What is expected: In the answer, give the entries below exactly, from the first line through the line with "green star: (506, 315) -> (401, 466), moved", with every picture omitted.

Exercise materials:
※ ※ ※

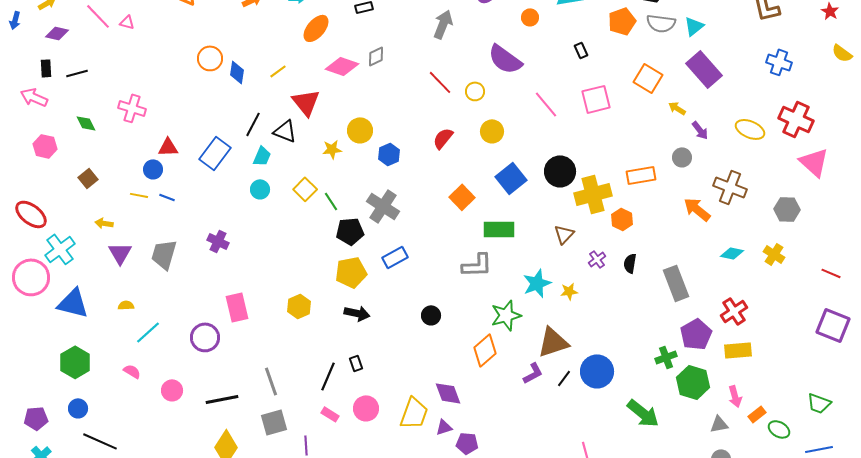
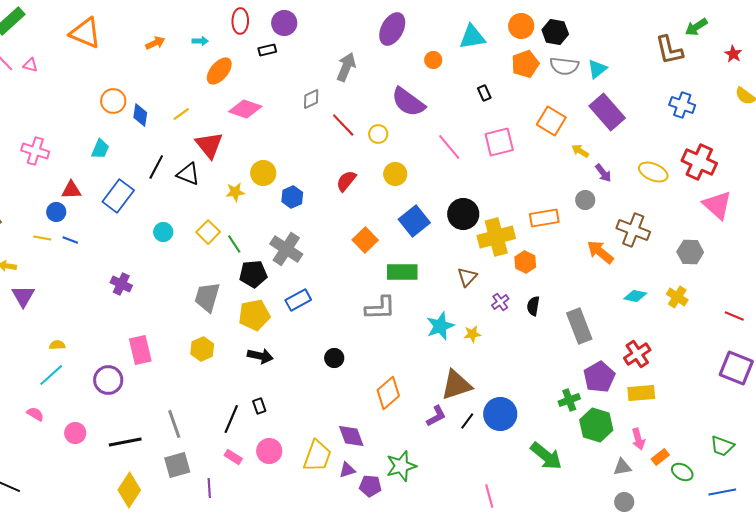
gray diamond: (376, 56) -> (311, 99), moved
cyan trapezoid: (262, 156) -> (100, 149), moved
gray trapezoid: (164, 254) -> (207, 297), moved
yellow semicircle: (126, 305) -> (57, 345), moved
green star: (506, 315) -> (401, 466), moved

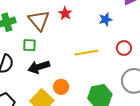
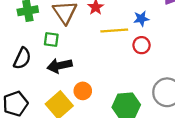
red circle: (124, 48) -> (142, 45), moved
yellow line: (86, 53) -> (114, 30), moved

※ ※ ※

Solution:
gray diamond: (376, 56) -> (311, 99), moved
cyan trapezoid: (262, 156) -> (100, 149), moved
gray trapezoid: (164, 254) -> (207, 297), moved
yellow semicircle: (126, 305) -> (57, 345), moved
green star: (506, 315) -> (401, 466), moved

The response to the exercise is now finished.